▶ [Instructions for the task]: Only lines containing the string "grey" belong in the answer; find them in the records and copy them.

Object quantity data:
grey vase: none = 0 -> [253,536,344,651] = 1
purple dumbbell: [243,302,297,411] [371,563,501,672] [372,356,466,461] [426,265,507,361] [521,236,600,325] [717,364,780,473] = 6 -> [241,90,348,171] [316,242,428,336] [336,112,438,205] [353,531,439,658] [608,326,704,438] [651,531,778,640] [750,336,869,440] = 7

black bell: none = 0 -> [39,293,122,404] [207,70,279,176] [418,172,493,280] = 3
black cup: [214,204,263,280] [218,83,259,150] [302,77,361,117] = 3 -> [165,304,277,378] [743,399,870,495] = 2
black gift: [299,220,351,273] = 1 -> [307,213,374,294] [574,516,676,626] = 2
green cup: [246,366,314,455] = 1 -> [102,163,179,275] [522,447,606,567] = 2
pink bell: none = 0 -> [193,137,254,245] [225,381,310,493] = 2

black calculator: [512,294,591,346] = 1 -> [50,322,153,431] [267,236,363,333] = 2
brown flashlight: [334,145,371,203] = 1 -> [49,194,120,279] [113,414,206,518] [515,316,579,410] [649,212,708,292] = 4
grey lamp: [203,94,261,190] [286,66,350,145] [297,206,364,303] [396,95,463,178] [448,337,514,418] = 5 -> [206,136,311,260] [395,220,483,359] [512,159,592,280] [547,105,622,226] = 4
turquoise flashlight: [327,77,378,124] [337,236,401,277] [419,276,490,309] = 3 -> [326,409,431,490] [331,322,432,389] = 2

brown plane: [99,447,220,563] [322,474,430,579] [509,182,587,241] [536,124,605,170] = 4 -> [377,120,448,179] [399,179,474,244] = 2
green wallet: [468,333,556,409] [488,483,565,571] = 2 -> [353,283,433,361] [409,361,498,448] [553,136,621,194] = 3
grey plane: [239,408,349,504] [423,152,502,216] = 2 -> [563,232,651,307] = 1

▶ [Response area]:
grey vase: none = 0 -> [253,536,344,651] = 1
grey lamp: [203,94,261,190] [286,66,350,145] [297,206,364,303] [396,95,463,178] [448,337,514,418] = 5 -> [206,136,311,260] [395,220,483,359] [512,159,592,280] [547,105,622,226] = 4
grey plane: [239,408,349,504] [423,152,502,216] = 2 -> [563,232,651,307] = 1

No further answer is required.